*WHAT YOU WILL DO*: Having read the entries, repeat all of them exactly.

*Collected data entries*:
..............................

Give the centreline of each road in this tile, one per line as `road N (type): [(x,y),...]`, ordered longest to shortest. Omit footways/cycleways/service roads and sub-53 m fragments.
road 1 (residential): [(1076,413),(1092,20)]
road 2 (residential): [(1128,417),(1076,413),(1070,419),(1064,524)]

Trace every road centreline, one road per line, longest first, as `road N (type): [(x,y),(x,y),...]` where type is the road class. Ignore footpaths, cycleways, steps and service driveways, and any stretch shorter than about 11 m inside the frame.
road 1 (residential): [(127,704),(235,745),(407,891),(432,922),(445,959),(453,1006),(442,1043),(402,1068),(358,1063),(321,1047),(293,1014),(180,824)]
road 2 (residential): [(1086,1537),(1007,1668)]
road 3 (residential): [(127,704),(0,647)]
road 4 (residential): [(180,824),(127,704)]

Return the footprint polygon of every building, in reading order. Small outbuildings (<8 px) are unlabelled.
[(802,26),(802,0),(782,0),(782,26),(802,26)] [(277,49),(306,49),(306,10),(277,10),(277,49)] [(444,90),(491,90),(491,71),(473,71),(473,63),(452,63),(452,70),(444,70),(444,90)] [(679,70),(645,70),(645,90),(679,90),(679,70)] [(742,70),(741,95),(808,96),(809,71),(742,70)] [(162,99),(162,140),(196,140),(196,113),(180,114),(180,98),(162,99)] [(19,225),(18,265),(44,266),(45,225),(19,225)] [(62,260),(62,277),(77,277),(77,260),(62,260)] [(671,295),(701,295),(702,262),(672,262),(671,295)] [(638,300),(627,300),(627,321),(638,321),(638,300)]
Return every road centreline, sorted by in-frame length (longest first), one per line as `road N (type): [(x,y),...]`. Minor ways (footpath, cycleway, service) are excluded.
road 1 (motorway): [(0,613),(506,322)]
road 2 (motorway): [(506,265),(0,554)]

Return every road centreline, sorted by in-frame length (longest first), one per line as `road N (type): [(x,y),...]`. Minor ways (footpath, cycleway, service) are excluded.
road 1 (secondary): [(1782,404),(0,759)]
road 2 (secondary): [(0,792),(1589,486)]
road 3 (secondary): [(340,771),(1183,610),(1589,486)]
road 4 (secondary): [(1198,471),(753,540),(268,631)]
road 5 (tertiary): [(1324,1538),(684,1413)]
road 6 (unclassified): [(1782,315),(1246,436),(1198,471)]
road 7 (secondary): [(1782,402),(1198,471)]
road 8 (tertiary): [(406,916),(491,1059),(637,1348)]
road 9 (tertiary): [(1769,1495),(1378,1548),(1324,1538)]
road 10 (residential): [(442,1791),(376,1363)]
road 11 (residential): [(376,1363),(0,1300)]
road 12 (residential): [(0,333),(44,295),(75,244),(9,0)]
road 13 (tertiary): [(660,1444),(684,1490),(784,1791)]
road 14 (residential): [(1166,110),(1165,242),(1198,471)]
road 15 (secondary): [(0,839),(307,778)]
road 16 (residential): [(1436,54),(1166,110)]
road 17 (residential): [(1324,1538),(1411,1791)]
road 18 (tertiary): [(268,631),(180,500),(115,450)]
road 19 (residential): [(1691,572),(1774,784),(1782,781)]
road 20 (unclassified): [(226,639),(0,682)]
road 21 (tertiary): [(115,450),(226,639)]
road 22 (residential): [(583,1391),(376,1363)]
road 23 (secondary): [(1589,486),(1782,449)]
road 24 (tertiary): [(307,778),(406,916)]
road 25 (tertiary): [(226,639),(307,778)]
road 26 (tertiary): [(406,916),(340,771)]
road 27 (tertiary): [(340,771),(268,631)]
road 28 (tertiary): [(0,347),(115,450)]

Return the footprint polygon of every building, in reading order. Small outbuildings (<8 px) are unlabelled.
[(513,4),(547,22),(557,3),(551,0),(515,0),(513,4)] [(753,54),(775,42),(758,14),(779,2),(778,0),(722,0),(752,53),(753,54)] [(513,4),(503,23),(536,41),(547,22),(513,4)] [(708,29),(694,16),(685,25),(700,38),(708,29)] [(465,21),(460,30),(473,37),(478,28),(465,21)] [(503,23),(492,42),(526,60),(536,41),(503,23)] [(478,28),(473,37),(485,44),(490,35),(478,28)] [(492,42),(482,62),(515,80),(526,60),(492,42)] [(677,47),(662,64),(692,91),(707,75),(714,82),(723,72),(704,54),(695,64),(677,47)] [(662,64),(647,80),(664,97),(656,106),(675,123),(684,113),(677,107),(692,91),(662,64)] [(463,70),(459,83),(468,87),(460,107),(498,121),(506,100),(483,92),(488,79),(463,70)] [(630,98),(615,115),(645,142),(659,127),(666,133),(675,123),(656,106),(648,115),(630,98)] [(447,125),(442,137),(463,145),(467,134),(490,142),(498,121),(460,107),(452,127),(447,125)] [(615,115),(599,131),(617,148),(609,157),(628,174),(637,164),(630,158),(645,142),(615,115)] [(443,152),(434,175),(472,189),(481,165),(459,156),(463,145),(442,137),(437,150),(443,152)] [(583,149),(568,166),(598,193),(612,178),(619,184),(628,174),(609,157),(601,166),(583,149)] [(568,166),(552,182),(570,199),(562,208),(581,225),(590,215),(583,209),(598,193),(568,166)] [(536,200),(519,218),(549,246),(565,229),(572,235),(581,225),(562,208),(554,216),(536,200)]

..............................

*EXERCISE RESULT*:
Give the centreline of each road in this tile, one per line as `road N (type): [(x,y),...]`, ordered longest to shortest. Omit footways/cycleways/service roads and sub-53 m fragments.
road 1 (residential): [(1076,413),(1092,20)]
road 2 (residential): [(1128,417),(1076,413),(1070,419),(1064,524)]

Trace every road centreline, one road per line, longest first, as `road N (type): [(x,y),(x,y),...]` where type is the road class. Ignore footpaths, cycleways, steps and service driveways, and any stretch shorter than about 11 m inside the frame.
road 1 (residential): [(127,704),(235,745),(407,891),(432,922),(445,959),(453,1006),(442,1043),(402,1068),(358,1063),(321,1047),(293,1014),(180,824)]
road 2 (residential): [(1086,1537),(1007,1668)]
road 3 (residential): [(127,704),(0,647)]
road 4 (residential): [(180,824),(127,704)]

Return the footprint polygon of every building, in reading order. Small outbuildings (<8 px) are unlabelled.
[(802,26),(802,0),(782,0),(782,26),(802,26)] [(277,49),(306,49),(306,10),(277,10),(277,49)] [(444,90),(491,90),(491,71),(473,71),(473,63),(452,63),(452,70),(444,70),(444,90)] [(679,70),(645,70),(645,90),(679,90),(679,70)] [(742,70),(741,95),(808,96),(809,71),(742,70)] [(162,99),(162,140),(196,140),(196,113),(180,114),(180,98),(162,99)] [(19,225),(18,265),(44,266),(45,225),(19,225)] [(62,260),(62,277),(77,277),(77,260),(62,260)] [(671,295),(701,295),(702,262),(672,262),(671,295)] [(638,300),(627,300),(627,321),(638,321),(638,300)]
Return every road centreline, sorted by in-frame length (longest first), one per line as `road N (type): [(x,y),...]`. Minor ways (footpath, cycleway, service) are excluded.
road 1 (motorway): [(0,613),(506,322)]
road 2 (motorway): [(506,265),(0,554)]

Return every road centreline, sorted by in-frame length (longest first), one per line as `road N (type): [(x,y),...]`. Minor ways (footpath, cycleway, service) are excluded.
road 1 (secondary): [(1782,404),(0,759)]
road 2 (secondary): [(0,792),(1589,486)]
road 3 (secondary): [(340,771),(1183,610),(1589,486)]
road 4 (secondary): [(1198,471),(753,540),(268,631)]
road 5 (tertiary): [(1324,1538),(684,1413)]
road 6 (unclassified): [(1782,315),(1246,436),(1198,471)]
road 7 (secondary): [(1782,402),(1198,471)]
road 8 (tertiary): [(406,916),(491,1059),(637,1348)]
road 9 (tertiary): [(1769,1495),(1378,1548),(1324,1538)]
road 10 (residential): [(442,1791),(376,1363)]
road 11 (residential): [(376,1363),(0,1300)]
road 12 (residential): [(0,333),(44,295),(75,244),(9,0)]
road 13 (tertiary): [(660,1444),(684,1490),(784,1791)]
road 14 (residential): [(1166,110),(1165,242),(1198,471)]
road 15 (secondary): [(0,839),(307,778)]
road 16 (residential): [(1436,54),(1166,110)]
road 17 (residential): [(1324,1538),(1411,1791)]
road 18 (tertiary): [(268,631),(180,500),(115,450)]
road 19 (residential): [(1691,572),(1774,784),(1782,781)]
road 20 (unclassified): [(226,639),(0,682)]
road 21 (tertiary): [(115,450),(226,639)]
road 22 (residential): [(583,1391),(376,1363)]
road 23 (secondary): [(1589,486),(1782,449)]
road 24 (tertiary): [(307,778),(406,916)]
road 25 (tertiary): [(226,639),(307,778)]
road 26 (tertiary): [(406,916),(340,771)]
road 27 (tertiary): [(340,771),(268,631)]
road 28 (tertiary): [(0,347),(115,450)]

Return the footprint polygon of every building, in reading order. Small outbuildings (<8 px) are unlabelled.
[(513,4),(547,22),(557,3),(551,0),(515,0),(513,4)] [(753,54),(775,42),(758,14),(779,2),(778,0),(722,0),(752,53),(753,54)] [(513,4),(503,23),(536,41),(547,22),(513,4)] [(708,29),(694,16),(685,25),(700,38),(708,29)] [(465,21),(460,30),(473,37),(478,28),(465,21)] [(503,23),(492,42),(526,60),(536,41),(503,23)] [(478,28),(473,37),(485,44),(490,35),(478,28)] [(492,42),(482,62),(515,80),(526,60),(492,42)] [(677,47),(662,64),(692,91),(707,75),(714,82),(723,72),(704,54),(695,64),(677,47)] [(662,64),(647,80),(664,97),(656,106),(675,123),(684,113),(677,107),(692,91),(662,64)] [(463,70),(459,83),(468,87),(460,107),(498,121),(506,100),(483,92),(488,79),(463,70)] [(630,98),(615,115),(645,142),(659,127),(666,133),(675,123),(656,106),(648,115),(630,98)] [(447,125),(442,137),(463,145),(467,134),(490,142),(498,121),(460,107),(452,127),(447,125)] [(615,115),(599,131),(617,148),(609,157),(628,174),(637,164),(630,158),(645,142),(615,115)] [(443,152),(434,175),(472,189),(481,165),(459,156),(463,145),(442,137),(437,150),(443,152)] [(583,149),(568,166),(598,193),(612,178),(619,184),(628,174),(609,157),(601,166),(583,149)] [(568,166),(552,182),(570,199),(562,208),(581,225),(590,215),(583,209),(598,193),(568,166)] [(536,200),(519,218),(549,246),(565,229),(572,235),(581,225),(562,208),(554,216),(536,200)]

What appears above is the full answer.